WHAT TO PRODUCE: In the listing below, find the line holding "R3: none -> 3.3k (DGND, N007)" and the line holding "U2 pin SDA: none -> N010". Write out those two lines and all lines between, exactly, and nothing more.

DATA FOR THE TASK:
*-*-*
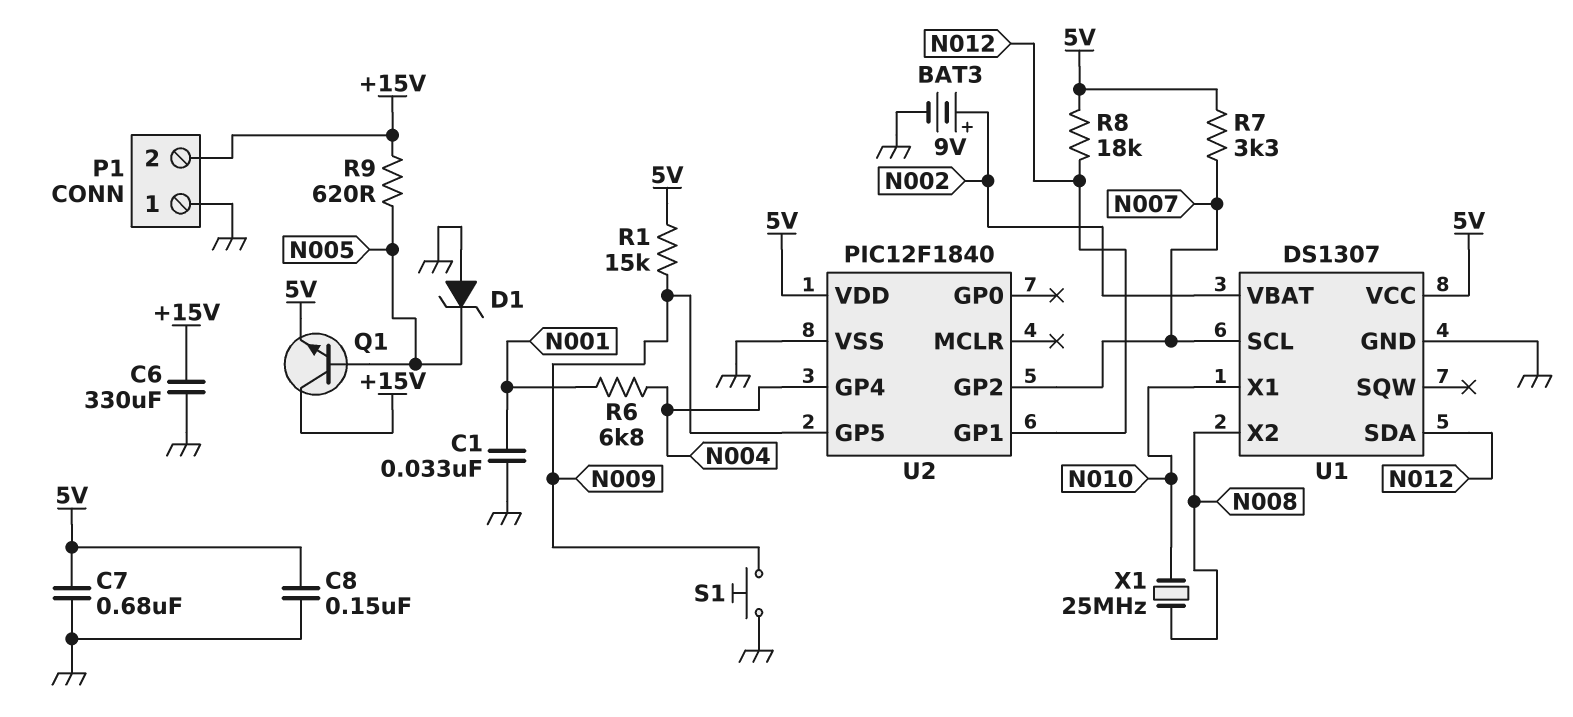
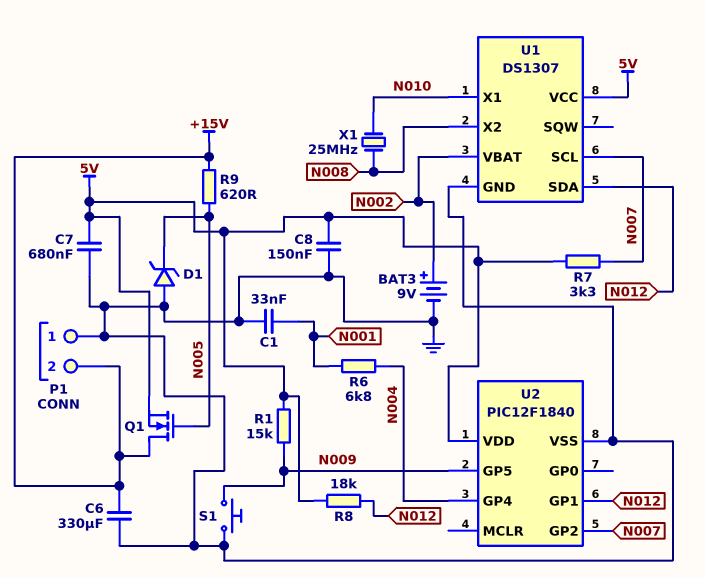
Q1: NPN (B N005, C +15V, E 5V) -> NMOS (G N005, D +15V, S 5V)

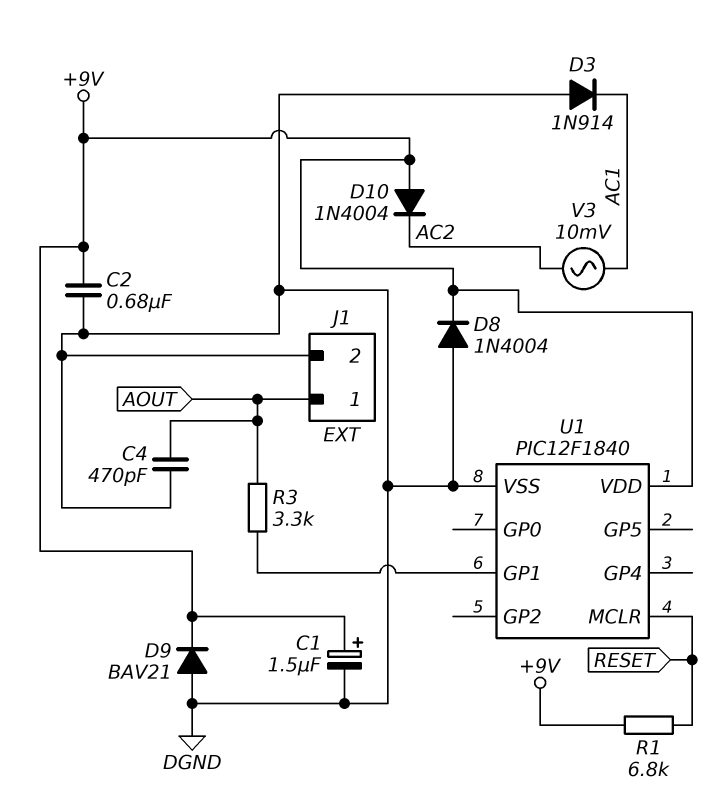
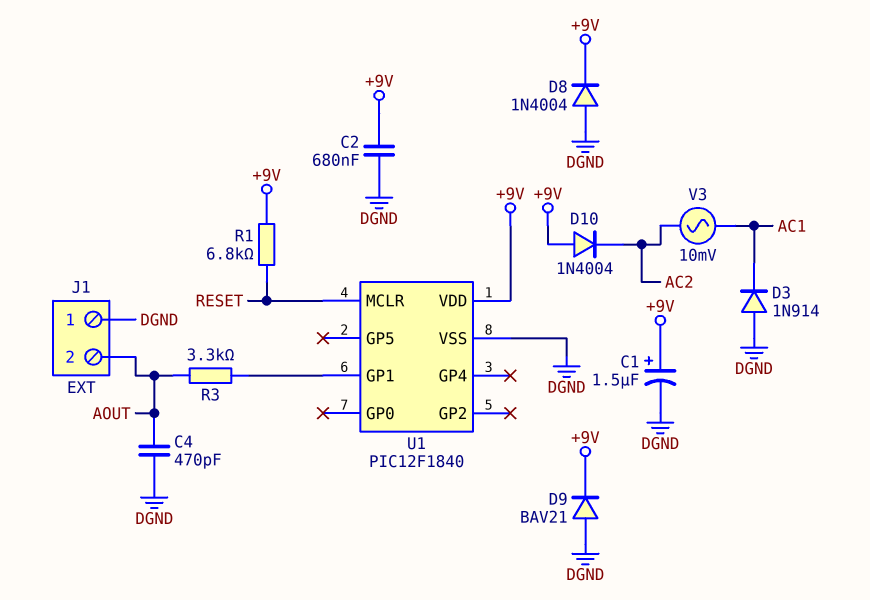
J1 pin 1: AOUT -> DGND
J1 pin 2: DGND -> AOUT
*-*-*
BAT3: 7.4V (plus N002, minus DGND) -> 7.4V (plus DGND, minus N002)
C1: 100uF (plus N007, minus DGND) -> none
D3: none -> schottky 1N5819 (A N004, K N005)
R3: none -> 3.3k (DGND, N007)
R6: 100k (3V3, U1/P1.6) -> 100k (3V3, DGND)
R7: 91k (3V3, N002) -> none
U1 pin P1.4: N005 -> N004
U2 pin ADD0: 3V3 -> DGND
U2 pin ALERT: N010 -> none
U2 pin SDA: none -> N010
*-*-*
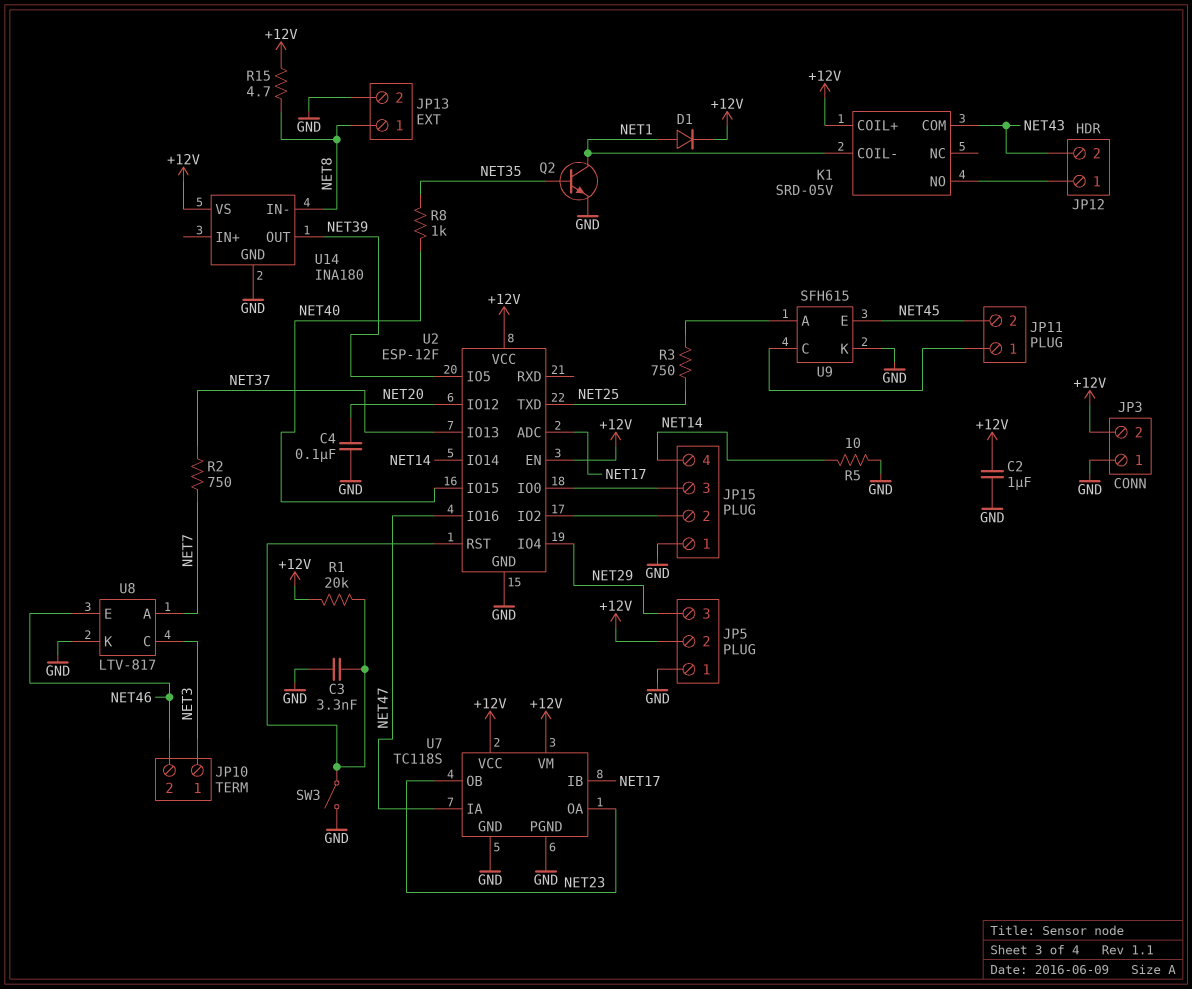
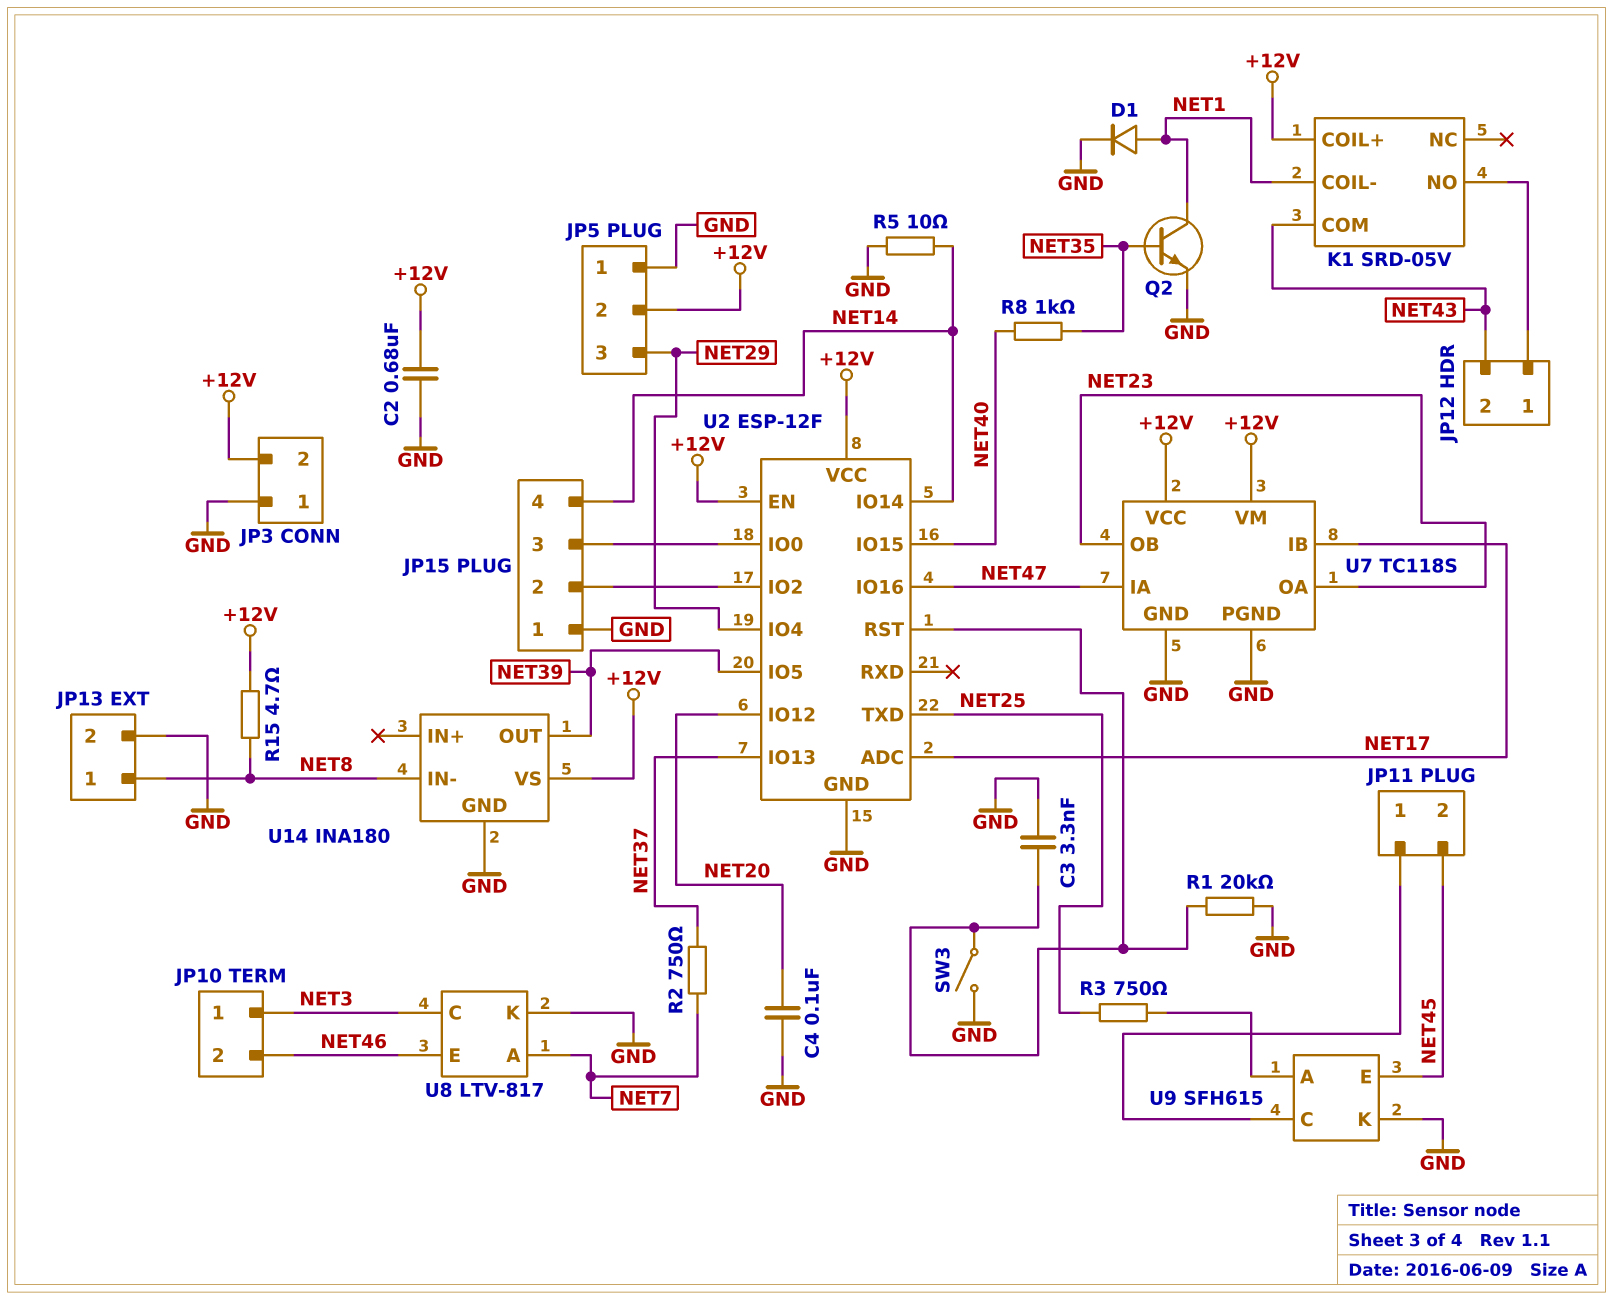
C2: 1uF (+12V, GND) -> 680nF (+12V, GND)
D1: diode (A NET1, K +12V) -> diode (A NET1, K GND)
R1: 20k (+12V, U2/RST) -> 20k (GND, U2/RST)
*-*-*
OUTPUT:
R3: none -> 3.3k (DGND, N007)
R6: 100k (3V3, U1/P1.6) -> 100k (3V3, DGND)
R7: 91k (3V3, N002) -> none
U1 pin P1.4: N005 -> N004
U2 pin ADD0: 3V3 -> DGND
U2 pin ALERT: N010 -> none
U2 pin SDA: none -> N010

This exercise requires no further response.